**TASK INSTRUCTIONS**
An exact copy of each line below is needed, with no images in it.

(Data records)
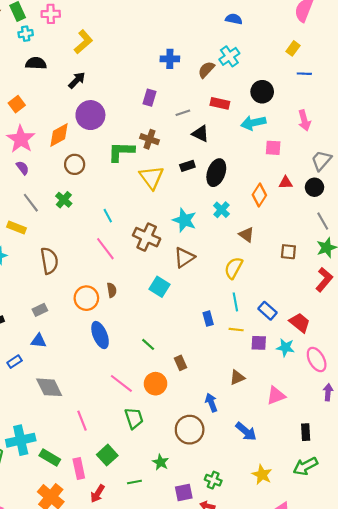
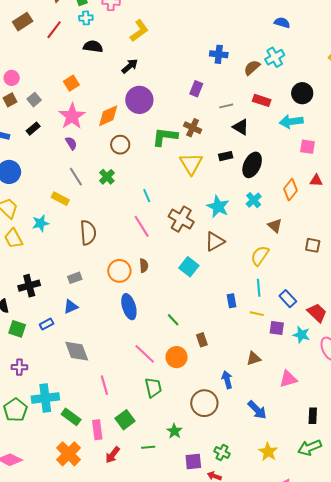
blue triangle: (38, 341) -> (71, 307), turned -35

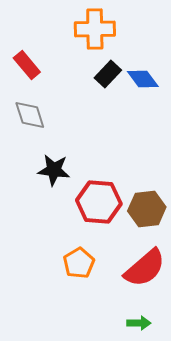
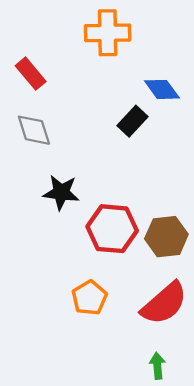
black rectangle: (108, 74) -> (132, 121), moved
green arrow: (139, 323) -> (157, 366), turned -95

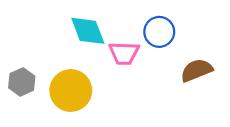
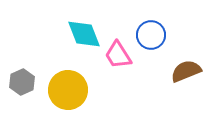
pink trapezoid: (124, 53) -> (118, 55), turned 56

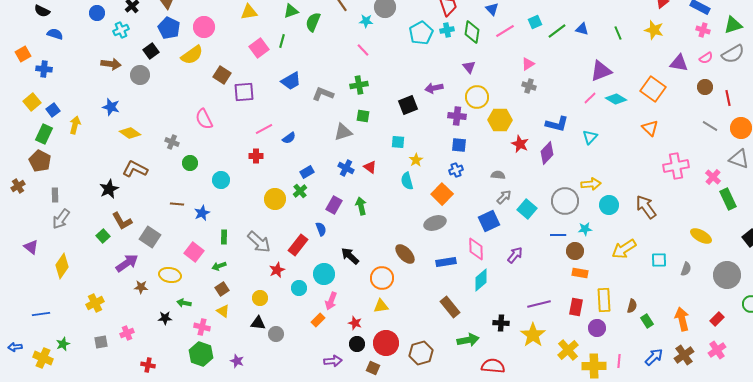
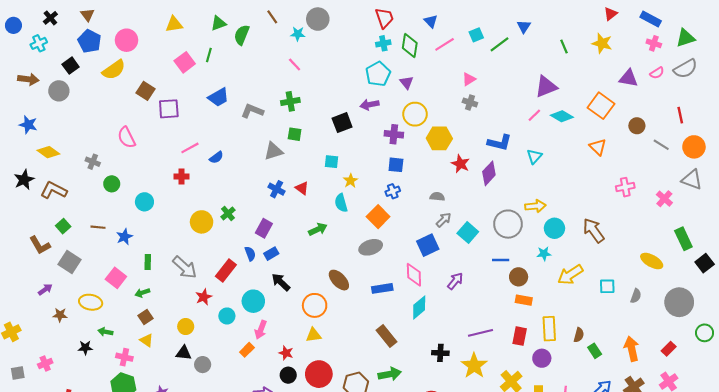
blue triangle: (582, 29) -> (524, 26), moved, turned 48
cyan pentagon: (421, 33) -> (378, 74), moved
brown circle: (705, 87) -> (637, 126), moved
pink cross: (676, 166) -> (625, 187), size x0.7
blue rectangle: (307, 172) -> (271, 254), moved
black star: (109, 189) -> (24, 180), moved
green rectangle: (728, 199) -> (683, 239), moved
green arrow: (361, 206) -> (318, 229), moved, turned 78
cyan star: (585, 229) -> (544, 254), moved
green square: (103, 236) -> (63, 226), moved
purple arrow: (127, 263) -> (45, 290), size x0.6
green arrow: (468, 340) -> (390, 374), moved

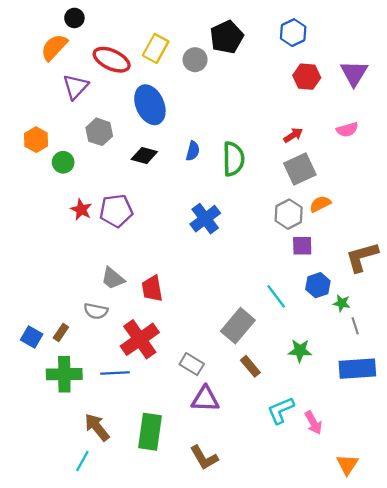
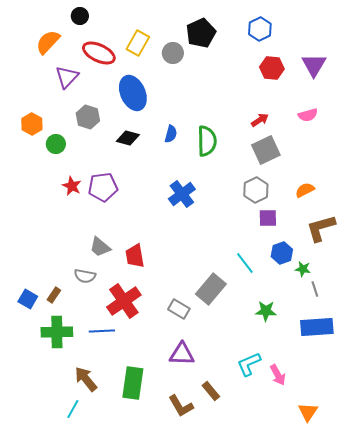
black circle: (74, 18) -> (80, 16), moved
orange semicircle: (320, 204) -> (305, 190), moved
gray rectangle: (192, 364) -> (179, 309), moved
brown rectangle: (250, 366) -> (211, 391), moved

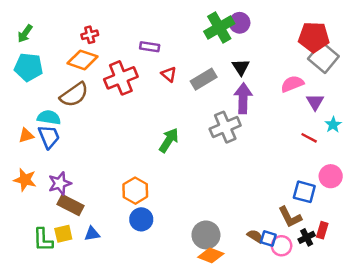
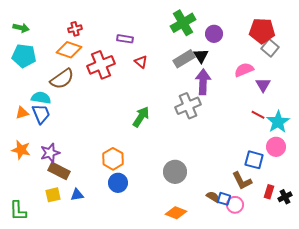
purple circle: (240, 23) -> (214, 34), moved
green arrow: (25, 34) -> (21, 28), turned -112
gray square: (323, 58) -> (270, 48), size x0.7
gray rectangle: (204, 79) -> (184, 59), moved
cyan star: (333, 125) -> (278, 122), moved, size x1.6
gray circle: (206, 235) -> (175, 172), moved
black cross: (307, 237) -> (285, 197), moved
green L-shape: (43, 240) -> (18, 211), moved

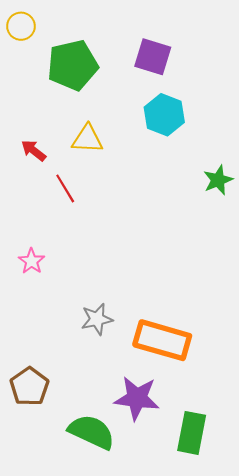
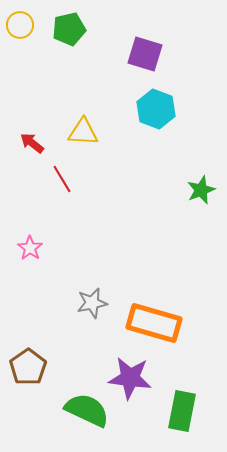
green pentagon: (73, 65) -> (69, 29), moved, size x0.7
green star: (218, 180) -> (201, 190), moved

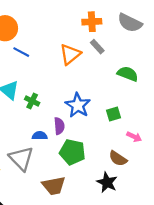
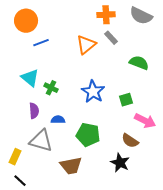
blue line: (21, 52) -> (41, 43), turned -49
purple semicircle: (59, 126) -> (34, 111), moved
pink arrow: (134, 137) -> (145, 121), size x1.5
gray triangle: (21, 159) -> (41, 141), turned -30

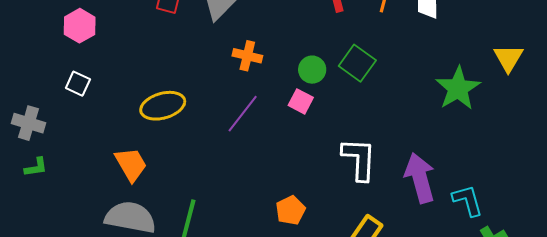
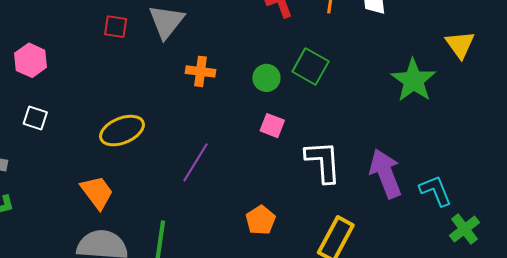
pink square: (301, 101) -> (272, 126), moved
purple line: (243, 114) -> (196, 162), moved

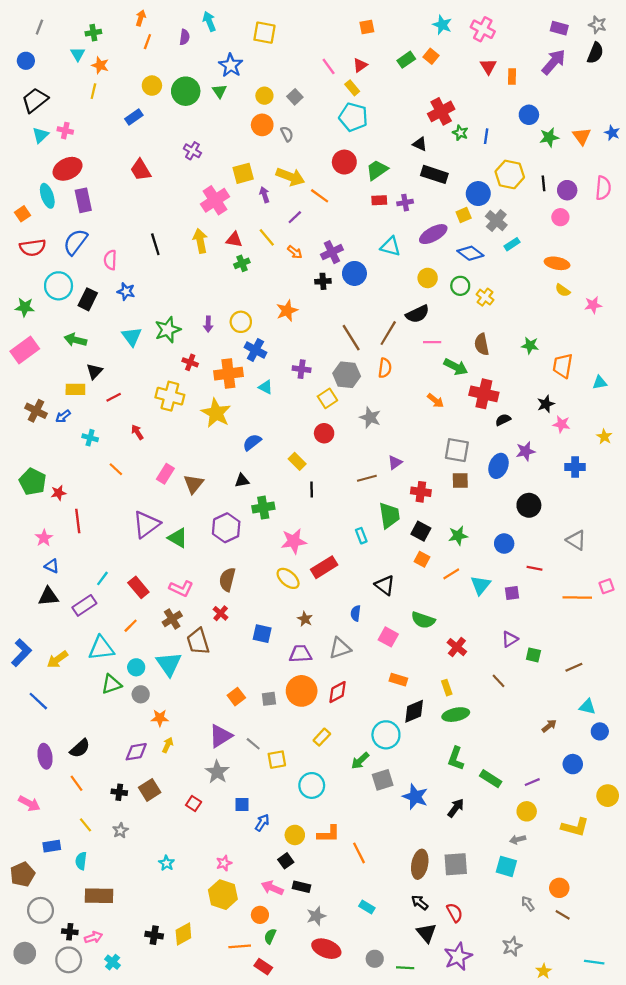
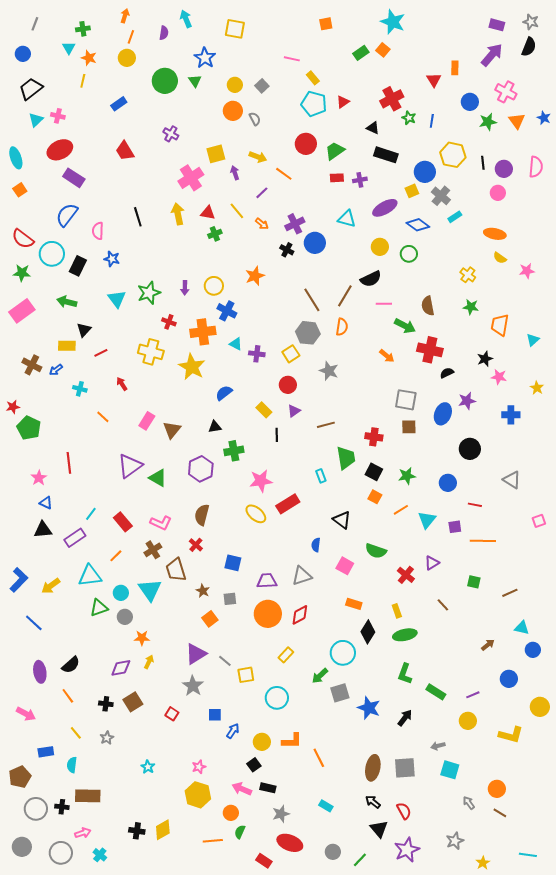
cyan star: (442, 25) -> (393, 22), size x1.4
pink cross: (483, 29) -> (506, 92), moved
red triangle: (360, 65) -> (343, 102), moved
pink line: (329, 66) -> (292, 59), turned -42
red triangle: (488, 66) -> (434, 80), moved
yellow circle: (152, 86) -> (127, 58), moved
yellow arrow: (290, 177) -> (258, 157), size x0.7
cyan ellipse: (47, 196) -> (16, 158), moved
purple rectangle: (83, 200) -> (74, 178), turned -45
red semicircle: (33, 248) -> (23, 239), moved, turned 45
black cross: (323, 281) -> (287, 250), turned 32
yellow cross: (485, 297) -> (468, 275), moved
purple cross: (302, 369) -> (257, 354), moved
cyan triangle: (600, 383) -> (533, 340), turned -32
purple triangle: (395, 462) -> (294, 411), moved
red star: (59, 493) -> (13, 407), moved
orange line: (577, 598) -> (483, 541), moved
brown star: (305, 619) -> (203, 591), moved
purple triangle: (510, 639) -> (432, 563), moved
gray square: (269, 699) -> (230, 599), moved
black diamond: (414, 711) -> (368, 632), turned -35
gray arrow: (518, 839) -> (438, 746), moved
black cross: (70, 932) -> (62, 807), moved
red rectangle: (263, 967) -> (264, 861), moved
green line: (405, 968) -> (360, 860), turned -49

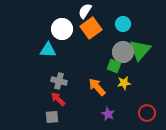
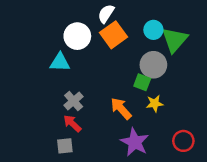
green triangle: (140, 50) -> (175, 40), moved
gray cross: (59, 81) -> (74, 101), turned 35
purple star: (108, 114) -> (135, 142), size x1.6

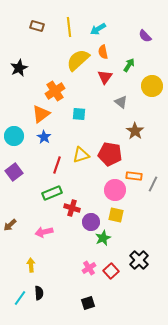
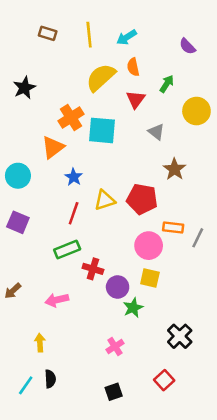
cyan square: (79, 114) -> (102, 130), moved, size x1.6
blue star: (44, 137) -> (74, 177), moved
purple square: (14, 172) -> (18, 222), turned -30
red square: (111, 271) -> (164, 380), moved

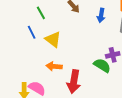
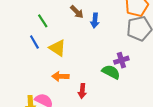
blue arrow: (101, 15) -> (95, 21), moved
red arrow: (74, 82) -> (82, 91), size x0.6

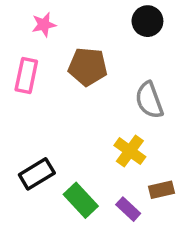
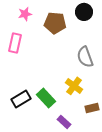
brown pentagon: (88, 67) -> (55, 23), moved
green rectangle: (81, 200) -> (46, 98), moved
purple rectangle: (128, 209) -> (64, 122), moved

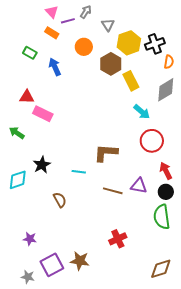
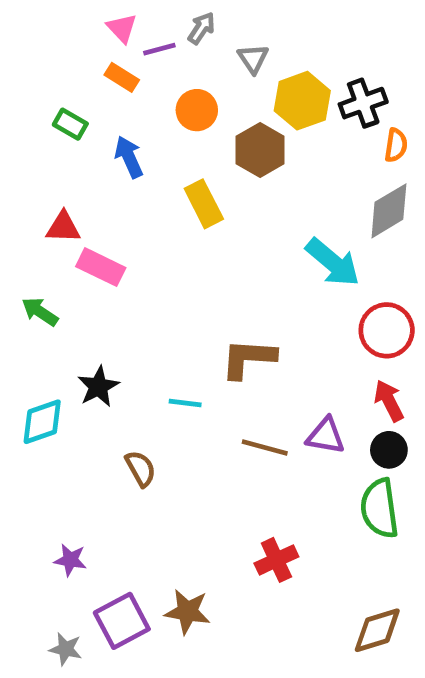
yellow rectangle: (131, 81) -> (204, 204), moved
cyan arrow: (142, 112) -> (333, 262), size x1.4
red circle: (152, 141) -> (387, 330), moved

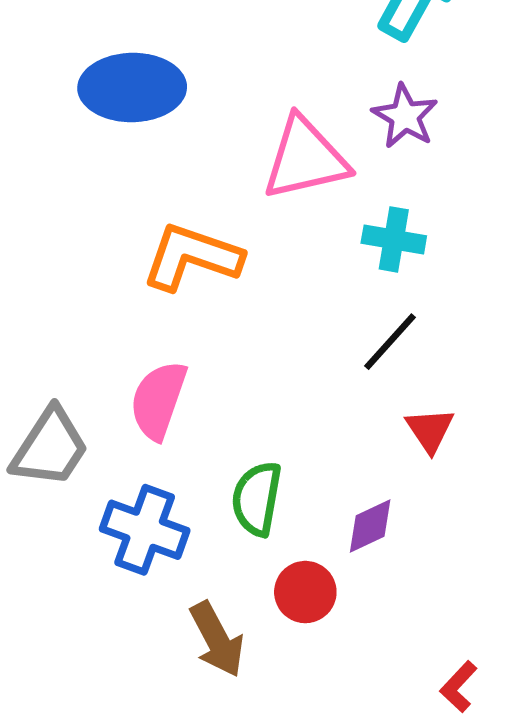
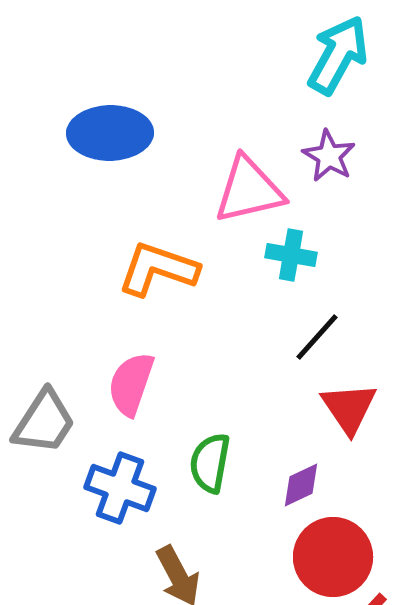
cyan cross: (394, 239) -> (291, 255), moved
red triangle: (430, 430) -> (349, 408), size x1.4
red circle: (305, 592) -> (333, 557), moved, size x1.6

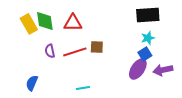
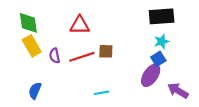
green diamond: (45, 21) -> (28, 23), moved
yellow rectangle: (29, 24) -> (32, 46), moved
purple arrow: (163, 70) -> (178, 91), moved, turned 42
cyan line: (83, 88) -> (102, 93), moved

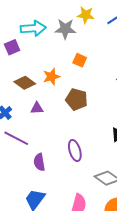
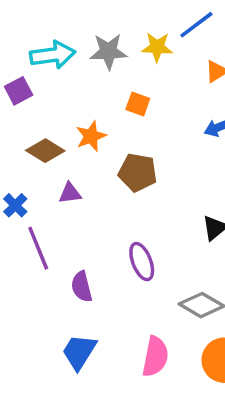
yellow star: (86, 15) -> (157, 47), moved
purple line: (16, 138) -> (38, 248), turned 45

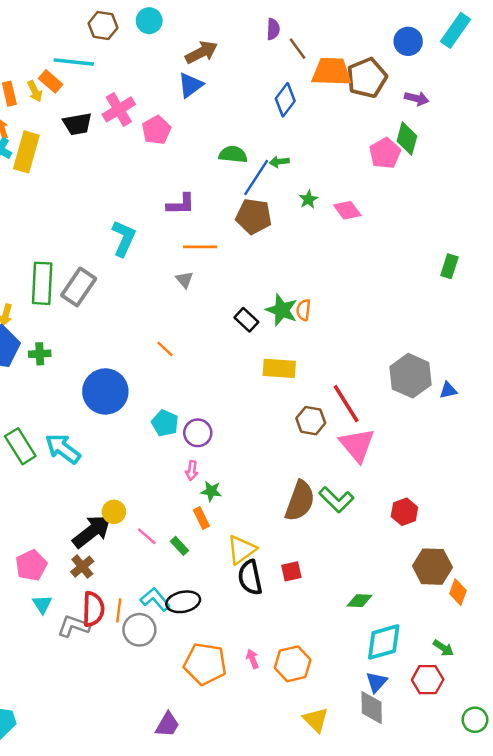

**SOLUTION TO THIS PROBLEM**
blue triangle: (38, 341) -> (71, 307), turned -35

black rectangle: (108, 74) -> (132, 121), moved
green arrow: (139, 323) -> (157, 366), turned -95

pink trapezoid: (124, 53) -> (118, 55), turned 56

blue triangle: (582, 29) -> (524, 26), moved, turned 48
cyan pentagon: (421, 33) -> (378, 74), moved
brown circle: (705, 87) -> (637, 126), moved
pink cross: (676, 166) -> (625, 187), size x0.7
blue rectangle: (307, 172) -> (271, 254), moved
black star: (109, 189) -> (24, 180), moved
green rectangle: (728, 199) -> (683, 239), moved
green arrow: (361, 206) -> (318, 229), moved, turned 78
cyan star: (585, 229) -> (544, 254), moved
green square: (103, 236) -> (63, 226), moved
purple arrow: (127, 263) -> (45, 290), size x0.6
green arrow: (468, 340) -> (390, 374), moved

black circle: (74, 18) -> (80, 16), moved
orange semicircle: (320, 204) -> (305, 190), moved
gray rectangle: (192, 364) -> (179, 309), moved
brown rectangle: (250, 366) -> (211, 391), moved

purple circle: (240, 23) -> (214, 34), moved
green arrow: (25, 34) -> (21, 28), turned -112
gray square: (323, 58) -> (270, 48), size x0.7
gray rectangle: (204, 79) -> (184, 59), moved
cyan star: (333, 125) -> (278, 122), moved, size x1.6
gray circle: (206, 235) -> (175, 172), moved
black cross: (307, 237) -> (285, 197), moved
green L-shape: (43, 240) -> (18, 211), moved

green pentagon: (73, 65) -> (69, 29), moved, size x0.7
green star: (218, 180) -> (201, 190), moved

blue line: (21, 52) -> (41, 43), turned -49
purple semicircle: (59, 126) -> (34, 111), moved
pink arrow: (134, 137) -> (145, 121), size x1.5
gray triangle: (21, 159) -> (41, 141), turned -30

pink square: (301, 101) -> (272, 126), moved
purple line: (243, 114) -> (196, 162), moved

cyan star: (442, 25) -> (393, 22), size x1.4
pink cross: (483, 29) -> (506, 92), moved
red triangle: (360, 65) -> (343, 102), moved
pink line: (329, 66) -> (292, 59), turned -42
red triangle: (488, 66) -> (434, 80), moved
yellow circle: (152, 86) -> (127, 58), moved
yellow arrow: (290, 177) -> (258, 157), size x0.7
cyan ellipse: (47, 196) -> (16, 158), moved
purple rectangle: (83, 200) -> (74, 178), turned -45
red semicircle: (33, 248) -> (23, 239), moved, turned 45
black cross: (323, 281) -> (287, 250), turned 32
yellow cross: (485, 297) -> (468, 275), moved
purple cross: (302, 369) -> (257, 354), moved
cyan triangle: (600, 383) -> (533, 340), turned -32
purple triangle: (395, 462) -> (294, 411), moved
red star: (59, 493) -> (13, 407), moved
orange line: (577, 598) -> (483, 541), moved
brown star: (305, 619) -> (203, 591), moved
purple triangle: (510, 639) -> (432, 563), moved
gray square: (269, 699) -> (230, 599), moved
black diamond: (414, 711) -> (368, 632), turned -35
gray arrow: (518, 839) -> (438, 746), moved
black cross: (70, 932) -> (62, 807), moved
red rectangle: (263, 967) -> (264, 861), moved
green line: (405, 968) -> (360, 860), turned -49

green triangle: (140, 50) -> (175, 40), moved
gray cross: (59, 81) -> (74, 101), turned 35
purple star: (108, 114) -> (135, 142), size x1.6

cyan square: (79, 114) -> (102, 130), moved, size x1.6
blue star: (44, 137) -> (74, 177), moved
purple square: (14, 172) -> (18, 222), turned -30
red square: (111, 271) -> (164, 380), moved

blue arrow: (101, 15) -> (95, 21), moved
red arrow: (74, 82) -> (82, 91), size x0.6

brown pentagon: (88, 67) -> (55, 23), moved
green rectangle: (81, 200) -> (46, 98), moved
purple rectangle: (128, 209) -> (64, 122), moved

yellow rectangle: (131, 81) -> (204, 204), moved
cyan arrow: (142, 112) -> (333, 262), size x1.4
red circle: (152, 141) -> (387, 330), moved

cyan cross: (394, 239) -> (291, 255), moved
red triangle: (430, 430) -> (349, 408), size x1.4
red circle: (305, 592) -> (333, 557), moved, size x1.6

green diamond: (45, 21) -> (28, 23), moved
yellow rectangle: (29, 24) -> (32, 46), moved
purple arrow: (163, 70) -> (178, 91), moved, turned 42
cyan line: (83, 88) -> (102, 93), moved

yellow star: (86, 15) -> (157, 47), moved
purple line: (16, 138) -> (38, 248), turned 45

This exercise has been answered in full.